- [Action item]
In the records below, find the line with "[158 325 228 375]" and the line with "[283 117 312 139]". Print both exactly, along with every line between them, and no other line.

Object change descriptions:

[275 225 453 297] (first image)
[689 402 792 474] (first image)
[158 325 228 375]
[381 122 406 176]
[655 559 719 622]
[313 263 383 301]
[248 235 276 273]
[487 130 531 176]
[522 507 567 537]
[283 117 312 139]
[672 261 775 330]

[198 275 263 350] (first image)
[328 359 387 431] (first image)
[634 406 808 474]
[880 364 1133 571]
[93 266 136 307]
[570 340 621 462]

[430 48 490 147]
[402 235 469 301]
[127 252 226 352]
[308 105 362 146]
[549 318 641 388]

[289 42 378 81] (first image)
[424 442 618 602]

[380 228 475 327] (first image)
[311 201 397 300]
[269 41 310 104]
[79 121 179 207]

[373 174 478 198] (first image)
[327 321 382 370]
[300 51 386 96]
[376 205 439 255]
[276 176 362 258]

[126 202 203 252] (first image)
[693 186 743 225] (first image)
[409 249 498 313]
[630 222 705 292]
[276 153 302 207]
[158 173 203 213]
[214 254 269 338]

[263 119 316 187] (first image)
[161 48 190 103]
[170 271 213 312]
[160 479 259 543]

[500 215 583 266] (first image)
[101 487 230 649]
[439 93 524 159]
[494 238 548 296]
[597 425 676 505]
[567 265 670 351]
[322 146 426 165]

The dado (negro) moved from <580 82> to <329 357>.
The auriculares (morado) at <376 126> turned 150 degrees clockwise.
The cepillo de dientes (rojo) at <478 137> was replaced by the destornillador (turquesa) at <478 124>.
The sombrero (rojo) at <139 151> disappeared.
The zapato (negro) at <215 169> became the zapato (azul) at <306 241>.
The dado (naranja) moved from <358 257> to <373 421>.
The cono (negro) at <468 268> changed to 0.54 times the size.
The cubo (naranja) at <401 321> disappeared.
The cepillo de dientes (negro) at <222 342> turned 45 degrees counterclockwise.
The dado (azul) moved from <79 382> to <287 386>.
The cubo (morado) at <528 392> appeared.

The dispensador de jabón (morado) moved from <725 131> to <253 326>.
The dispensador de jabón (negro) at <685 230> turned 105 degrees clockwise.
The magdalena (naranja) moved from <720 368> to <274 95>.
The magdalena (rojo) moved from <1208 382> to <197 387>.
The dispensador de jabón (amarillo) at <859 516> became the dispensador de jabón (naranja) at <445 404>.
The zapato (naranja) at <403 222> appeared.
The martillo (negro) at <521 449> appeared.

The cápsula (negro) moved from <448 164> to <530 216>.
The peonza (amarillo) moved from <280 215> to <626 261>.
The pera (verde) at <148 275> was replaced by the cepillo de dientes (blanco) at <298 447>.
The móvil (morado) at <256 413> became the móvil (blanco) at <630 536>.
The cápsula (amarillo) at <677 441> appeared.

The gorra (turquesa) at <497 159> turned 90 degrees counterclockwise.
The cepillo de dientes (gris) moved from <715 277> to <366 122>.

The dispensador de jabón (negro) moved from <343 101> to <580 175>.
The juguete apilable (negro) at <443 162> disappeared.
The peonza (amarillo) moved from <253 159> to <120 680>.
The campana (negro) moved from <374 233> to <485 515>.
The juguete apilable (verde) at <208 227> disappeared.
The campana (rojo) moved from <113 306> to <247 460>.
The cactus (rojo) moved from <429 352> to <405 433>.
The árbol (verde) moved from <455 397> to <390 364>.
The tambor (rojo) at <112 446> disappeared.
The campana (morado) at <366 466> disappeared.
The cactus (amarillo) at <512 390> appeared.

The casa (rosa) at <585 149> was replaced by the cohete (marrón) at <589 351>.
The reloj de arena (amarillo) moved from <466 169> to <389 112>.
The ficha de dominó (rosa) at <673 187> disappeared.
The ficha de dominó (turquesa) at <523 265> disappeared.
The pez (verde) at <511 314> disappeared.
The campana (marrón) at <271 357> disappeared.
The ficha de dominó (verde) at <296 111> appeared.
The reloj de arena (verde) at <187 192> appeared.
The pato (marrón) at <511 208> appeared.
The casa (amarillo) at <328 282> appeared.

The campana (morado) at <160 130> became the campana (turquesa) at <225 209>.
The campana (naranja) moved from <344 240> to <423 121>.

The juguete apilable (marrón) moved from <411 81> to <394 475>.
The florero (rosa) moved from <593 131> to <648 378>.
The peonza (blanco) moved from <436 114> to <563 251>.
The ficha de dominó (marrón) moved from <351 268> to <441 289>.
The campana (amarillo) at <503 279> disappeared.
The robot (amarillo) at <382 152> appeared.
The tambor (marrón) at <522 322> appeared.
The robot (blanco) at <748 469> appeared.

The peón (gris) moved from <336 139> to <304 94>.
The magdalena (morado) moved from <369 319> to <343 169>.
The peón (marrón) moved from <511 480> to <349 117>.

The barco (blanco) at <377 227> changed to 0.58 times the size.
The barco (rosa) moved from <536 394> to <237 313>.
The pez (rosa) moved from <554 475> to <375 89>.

- [Reply to the exercise]
[158 325 228 375]
[381 122 406 176]
[655 559 719 622]
[313 263 383 301]
[248 235 276 273]
[487 130 531 176]
[522 507 567 537]
[283 117 312 139]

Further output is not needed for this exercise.